*Assigned task*:
Restate word for word the lines of the entries below, starting with the line that holds "R104: none -> 24k (BASE, GND)" and ending with the line that holds "R206: 910 (+3V3, VC) -> 6.8k (+3V3, VC)", and no others.

*Given records*:
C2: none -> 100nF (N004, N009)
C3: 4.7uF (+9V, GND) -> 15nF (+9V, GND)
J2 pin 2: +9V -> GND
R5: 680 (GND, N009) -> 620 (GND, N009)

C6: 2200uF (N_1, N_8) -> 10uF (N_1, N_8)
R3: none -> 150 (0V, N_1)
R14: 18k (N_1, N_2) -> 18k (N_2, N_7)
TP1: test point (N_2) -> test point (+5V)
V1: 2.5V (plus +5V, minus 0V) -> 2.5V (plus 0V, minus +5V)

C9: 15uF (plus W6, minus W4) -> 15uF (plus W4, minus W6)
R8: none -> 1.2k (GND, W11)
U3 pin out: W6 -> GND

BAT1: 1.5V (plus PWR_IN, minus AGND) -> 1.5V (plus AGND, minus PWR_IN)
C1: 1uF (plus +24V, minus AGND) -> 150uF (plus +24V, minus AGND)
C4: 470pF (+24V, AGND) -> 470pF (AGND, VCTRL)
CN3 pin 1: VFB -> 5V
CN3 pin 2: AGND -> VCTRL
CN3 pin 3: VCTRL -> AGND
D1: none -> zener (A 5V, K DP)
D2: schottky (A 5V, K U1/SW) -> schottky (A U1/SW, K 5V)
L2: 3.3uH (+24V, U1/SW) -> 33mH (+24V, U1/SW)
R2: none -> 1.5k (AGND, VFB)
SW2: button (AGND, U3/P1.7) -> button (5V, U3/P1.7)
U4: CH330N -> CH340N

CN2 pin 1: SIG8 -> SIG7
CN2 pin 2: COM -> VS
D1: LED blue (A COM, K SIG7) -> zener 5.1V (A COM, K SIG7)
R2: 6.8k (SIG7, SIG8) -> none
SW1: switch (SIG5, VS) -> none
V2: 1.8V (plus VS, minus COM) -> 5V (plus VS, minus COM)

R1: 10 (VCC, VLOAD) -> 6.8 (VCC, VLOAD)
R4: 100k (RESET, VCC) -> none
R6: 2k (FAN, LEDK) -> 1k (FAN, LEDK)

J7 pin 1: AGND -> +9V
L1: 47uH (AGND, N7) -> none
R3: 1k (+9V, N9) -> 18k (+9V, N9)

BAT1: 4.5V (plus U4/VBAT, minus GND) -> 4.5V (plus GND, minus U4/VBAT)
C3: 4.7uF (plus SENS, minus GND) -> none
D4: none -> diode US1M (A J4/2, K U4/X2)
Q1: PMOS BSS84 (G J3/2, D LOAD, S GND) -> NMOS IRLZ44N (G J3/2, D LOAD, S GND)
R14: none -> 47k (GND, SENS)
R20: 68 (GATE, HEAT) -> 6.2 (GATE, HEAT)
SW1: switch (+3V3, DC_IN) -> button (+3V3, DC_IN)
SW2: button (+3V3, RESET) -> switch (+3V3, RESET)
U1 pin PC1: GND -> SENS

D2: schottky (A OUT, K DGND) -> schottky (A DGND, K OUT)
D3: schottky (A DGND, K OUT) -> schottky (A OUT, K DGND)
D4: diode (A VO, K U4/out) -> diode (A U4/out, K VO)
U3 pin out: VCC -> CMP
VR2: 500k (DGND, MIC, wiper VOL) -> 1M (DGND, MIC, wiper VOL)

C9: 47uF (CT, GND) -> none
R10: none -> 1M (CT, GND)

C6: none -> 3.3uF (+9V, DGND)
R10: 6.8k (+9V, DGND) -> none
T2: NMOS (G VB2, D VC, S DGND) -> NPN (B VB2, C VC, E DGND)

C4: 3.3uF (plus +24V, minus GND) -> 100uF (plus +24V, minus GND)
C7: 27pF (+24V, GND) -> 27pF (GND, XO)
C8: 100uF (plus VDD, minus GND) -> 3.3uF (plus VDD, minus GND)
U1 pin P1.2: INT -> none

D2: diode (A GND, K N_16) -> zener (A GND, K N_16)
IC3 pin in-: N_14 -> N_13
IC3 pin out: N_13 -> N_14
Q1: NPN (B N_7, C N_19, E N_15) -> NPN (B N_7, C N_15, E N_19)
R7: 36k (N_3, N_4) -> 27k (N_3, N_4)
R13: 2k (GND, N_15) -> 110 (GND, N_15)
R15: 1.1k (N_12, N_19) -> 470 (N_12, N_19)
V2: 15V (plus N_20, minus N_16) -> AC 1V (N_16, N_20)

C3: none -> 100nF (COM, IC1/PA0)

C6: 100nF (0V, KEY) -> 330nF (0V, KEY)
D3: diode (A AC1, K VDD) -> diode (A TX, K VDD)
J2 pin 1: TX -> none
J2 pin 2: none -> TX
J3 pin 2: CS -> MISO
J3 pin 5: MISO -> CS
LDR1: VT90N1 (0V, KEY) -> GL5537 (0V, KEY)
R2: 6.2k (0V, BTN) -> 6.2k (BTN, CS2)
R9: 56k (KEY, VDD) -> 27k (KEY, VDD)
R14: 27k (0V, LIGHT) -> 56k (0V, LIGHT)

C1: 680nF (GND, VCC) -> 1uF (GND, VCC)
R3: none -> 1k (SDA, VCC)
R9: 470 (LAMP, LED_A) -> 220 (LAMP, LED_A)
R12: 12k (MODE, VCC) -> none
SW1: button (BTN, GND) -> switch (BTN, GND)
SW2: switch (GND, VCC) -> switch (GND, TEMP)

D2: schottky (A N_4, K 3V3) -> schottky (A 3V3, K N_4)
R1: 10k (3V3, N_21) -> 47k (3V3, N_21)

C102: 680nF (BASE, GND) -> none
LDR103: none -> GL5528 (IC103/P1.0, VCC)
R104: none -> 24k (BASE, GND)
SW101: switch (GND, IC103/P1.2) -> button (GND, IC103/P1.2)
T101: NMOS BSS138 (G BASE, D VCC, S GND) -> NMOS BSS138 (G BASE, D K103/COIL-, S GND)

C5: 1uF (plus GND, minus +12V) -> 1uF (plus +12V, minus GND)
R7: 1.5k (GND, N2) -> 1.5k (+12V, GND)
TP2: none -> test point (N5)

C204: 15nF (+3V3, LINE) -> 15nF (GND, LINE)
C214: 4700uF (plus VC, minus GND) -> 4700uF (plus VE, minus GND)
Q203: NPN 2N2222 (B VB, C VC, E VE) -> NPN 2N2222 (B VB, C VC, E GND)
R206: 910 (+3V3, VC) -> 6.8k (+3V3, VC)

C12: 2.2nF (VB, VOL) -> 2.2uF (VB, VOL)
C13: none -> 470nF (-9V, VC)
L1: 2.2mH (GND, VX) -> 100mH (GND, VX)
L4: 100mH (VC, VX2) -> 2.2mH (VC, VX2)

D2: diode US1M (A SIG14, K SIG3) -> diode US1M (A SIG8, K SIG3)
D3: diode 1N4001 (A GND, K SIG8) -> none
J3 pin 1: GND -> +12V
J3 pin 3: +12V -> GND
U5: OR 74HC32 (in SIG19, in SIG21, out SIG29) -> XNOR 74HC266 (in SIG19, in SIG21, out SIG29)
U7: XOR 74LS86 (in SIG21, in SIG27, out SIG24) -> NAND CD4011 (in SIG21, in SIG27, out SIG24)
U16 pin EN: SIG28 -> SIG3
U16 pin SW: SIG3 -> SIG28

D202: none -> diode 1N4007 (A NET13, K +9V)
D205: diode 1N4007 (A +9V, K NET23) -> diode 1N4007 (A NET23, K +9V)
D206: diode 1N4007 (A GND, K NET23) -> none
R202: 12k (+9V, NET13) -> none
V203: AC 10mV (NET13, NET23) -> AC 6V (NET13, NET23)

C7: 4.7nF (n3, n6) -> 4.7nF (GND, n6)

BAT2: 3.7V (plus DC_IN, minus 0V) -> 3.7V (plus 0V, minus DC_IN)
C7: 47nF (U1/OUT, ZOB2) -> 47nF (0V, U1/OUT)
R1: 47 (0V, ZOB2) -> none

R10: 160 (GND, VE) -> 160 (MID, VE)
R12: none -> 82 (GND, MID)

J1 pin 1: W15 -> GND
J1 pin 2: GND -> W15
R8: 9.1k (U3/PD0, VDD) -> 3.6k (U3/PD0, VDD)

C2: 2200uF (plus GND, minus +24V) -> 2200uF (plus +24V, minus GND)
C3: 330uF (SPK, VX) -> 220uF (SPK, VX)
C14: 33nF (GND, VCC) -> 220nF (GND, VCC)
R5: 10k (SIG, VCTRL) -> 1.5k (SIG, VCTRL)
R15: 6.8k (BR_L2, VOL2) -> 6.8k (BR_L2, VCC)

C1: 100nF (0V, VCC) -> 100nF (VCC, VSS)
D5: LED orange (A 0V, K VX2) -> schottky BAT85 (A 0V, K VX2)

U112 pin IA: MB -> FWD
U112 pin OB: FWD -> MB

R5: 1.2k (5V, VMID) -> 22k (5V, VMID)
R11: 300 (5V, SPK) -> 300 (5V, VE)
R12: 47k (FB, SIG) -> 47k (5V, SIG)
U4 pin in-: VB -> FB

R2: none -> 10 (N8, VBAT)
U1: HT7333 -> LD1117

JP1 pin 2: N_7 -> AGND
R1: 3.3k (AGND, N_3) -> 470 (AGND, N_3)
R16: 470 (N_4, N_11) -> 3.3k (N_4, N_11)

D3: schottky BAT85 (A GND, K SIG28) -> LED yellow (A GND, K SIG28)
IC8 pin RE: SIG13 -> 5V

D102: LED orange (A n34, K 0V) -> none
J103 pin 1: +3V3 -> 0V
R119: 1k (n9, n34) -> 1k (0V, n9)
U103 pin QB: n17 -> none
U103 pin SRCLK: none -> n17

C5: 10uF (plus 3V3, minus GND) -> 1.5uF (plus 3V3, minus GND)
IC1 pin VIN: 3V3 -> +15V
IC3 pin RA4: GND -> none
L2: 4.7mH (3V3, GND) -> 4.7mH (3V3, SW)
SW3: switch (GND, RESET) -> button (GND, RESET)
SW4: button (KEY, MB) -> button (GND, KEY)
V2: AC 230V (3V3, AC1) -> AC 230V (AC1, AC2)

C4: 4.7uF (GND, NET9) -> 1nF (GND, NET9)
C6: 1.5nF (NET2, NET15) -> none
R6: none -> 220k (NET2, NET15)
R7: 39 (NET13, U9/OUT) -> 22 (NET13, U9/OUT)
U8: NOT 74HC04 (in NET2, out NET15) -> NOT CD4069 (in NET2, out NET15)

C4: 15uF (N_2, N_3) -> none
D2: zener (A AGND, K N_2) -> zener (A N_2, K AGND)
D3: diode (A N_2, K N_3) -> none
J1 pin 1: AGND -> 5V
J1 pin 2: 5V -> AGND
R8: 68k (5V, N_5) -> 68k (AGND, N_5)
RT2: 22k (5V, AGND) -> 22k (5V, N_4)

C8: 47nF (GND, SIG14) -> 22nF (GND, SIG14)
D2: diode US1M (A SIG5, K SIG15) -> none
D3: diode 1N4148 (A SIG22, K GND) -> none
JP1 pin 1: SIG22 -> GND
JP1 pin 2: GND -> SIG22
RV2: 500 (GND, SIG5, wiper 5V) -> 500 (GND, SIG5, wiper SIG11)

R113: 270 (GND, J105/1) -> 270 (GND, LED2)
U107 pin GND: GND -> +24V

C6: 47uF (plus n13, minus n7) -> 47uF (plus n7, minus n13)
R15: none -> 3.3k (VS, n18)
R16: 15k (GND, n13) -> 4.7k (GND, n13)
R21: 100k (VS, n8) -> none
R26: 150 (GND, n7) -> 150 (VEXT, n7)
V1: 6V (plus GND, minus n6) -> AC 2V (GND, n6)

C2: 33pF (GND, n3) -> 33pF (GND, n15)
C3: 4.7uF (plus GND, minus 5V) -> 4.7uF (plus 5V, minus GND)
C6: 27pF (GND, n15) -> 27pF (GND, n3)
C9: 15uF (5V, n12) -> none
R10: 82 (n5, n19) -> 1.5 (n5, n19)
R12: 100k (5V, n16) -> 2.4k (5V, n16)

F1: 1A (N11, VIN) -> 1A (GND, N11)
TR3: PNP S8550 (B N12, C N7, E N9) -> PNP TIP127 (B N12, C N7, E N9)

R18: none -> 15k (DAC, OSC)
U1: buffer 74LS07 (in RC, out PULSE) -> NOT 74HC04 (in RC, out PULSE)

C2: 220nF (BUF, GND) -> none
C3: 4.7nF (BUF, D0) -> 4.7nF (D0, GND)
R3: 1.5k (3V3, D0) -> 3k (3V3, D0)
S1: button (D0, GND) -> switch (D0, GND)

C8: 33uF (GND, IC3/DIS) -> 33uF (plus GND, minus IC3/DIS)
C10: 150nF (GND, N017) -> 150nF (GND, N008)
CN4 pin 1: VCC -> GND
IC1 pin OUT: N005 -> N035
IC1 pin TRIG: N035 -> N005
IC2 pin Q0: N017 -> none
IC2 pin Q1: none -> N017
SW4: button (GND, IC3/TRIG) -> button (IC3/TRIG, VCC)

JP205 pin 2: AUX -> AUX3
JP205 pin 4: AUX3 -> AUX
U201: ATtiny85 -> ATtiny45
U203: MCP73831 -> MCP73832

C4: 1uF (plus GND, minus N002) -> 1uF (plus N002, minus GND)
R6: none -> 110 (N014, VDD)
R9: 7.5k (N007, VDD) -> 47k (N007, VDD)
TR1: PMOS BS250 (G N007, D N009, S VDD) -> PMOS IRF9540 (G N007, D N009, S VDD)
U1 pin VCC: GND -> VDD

*Exercise response*:
R104: none -> 24k (BASE, GND)
SW101: switch (GND, IC103/P1.2) -> button (GND, IC103/P1.2)
T101: NMOS BSS138 (G BASE, D VCC, S GND) -> NMOS BSS138 (G BASE, D K103/COIL-, S GND)

C5: 1uF (plus GND, minus +12V) -> 1uF (plus +12V, minus GND)
R7: 1.5k (GND, N2) -> 1.5k (+12V, GND)
TP2: none -> test point (N5)

C204: 15nF (+3V3, LINE) -> 15nF (GND, LINE)
C214: 4700uF (plus VC, minus GND) -> 4700uF (plus VE, minus GND)
Q203: NPN 2N2222 (B VB, C VC, E VE) -> NPN 2N2222 (B VB, C VC, E GND)
R206: 910 (+3V3, VC) -> 6.8k (+3V3, VC)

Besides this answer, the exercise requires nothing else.